What is required:
Among the entries below, only the lines starting at the one with "purple capsule: 7 -> 8" and ending at the one with "turquoise traffic cone: 5 -> 8", both included, are to be printed exactly.

Data provided:
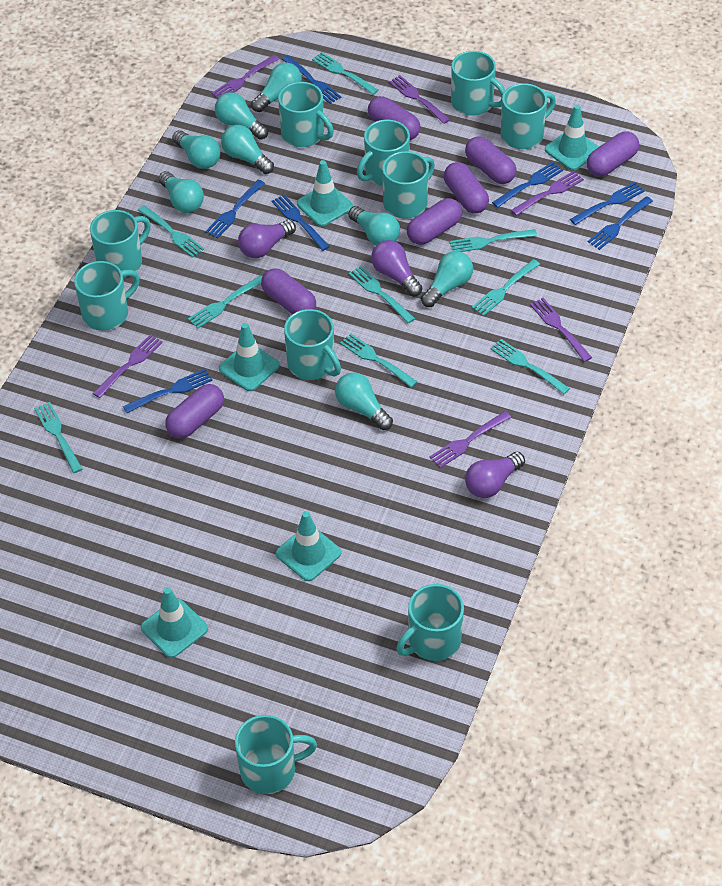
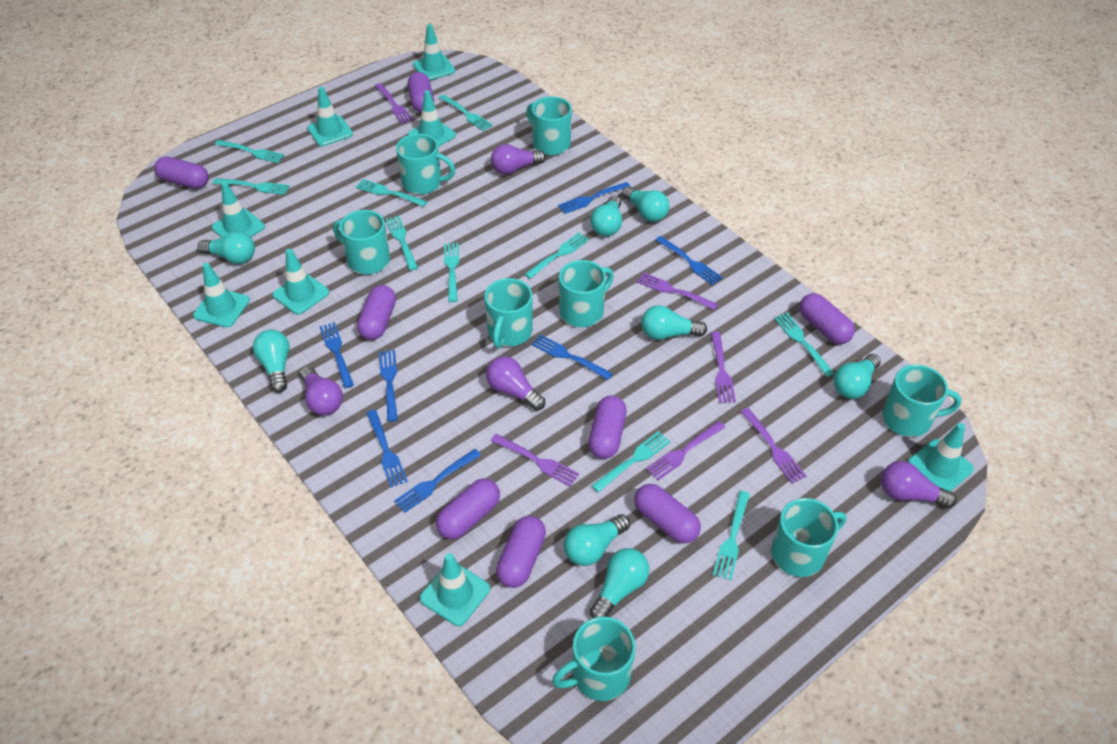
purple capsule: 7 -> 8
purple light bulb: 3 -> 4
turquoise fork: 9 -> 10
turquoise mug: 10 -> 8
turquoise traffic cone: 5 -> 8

--

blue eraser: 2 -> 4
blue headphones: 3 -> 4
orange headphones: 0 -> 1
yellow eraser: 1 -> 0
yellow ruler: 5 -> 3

Finished task:
purple capsule: 7 -> 8
purple light bulb: 3 -> 4
turquoise fork: 9 -> 10
turquoise mug: 10 -> 8
turquoise traffic cone: 5 -> 8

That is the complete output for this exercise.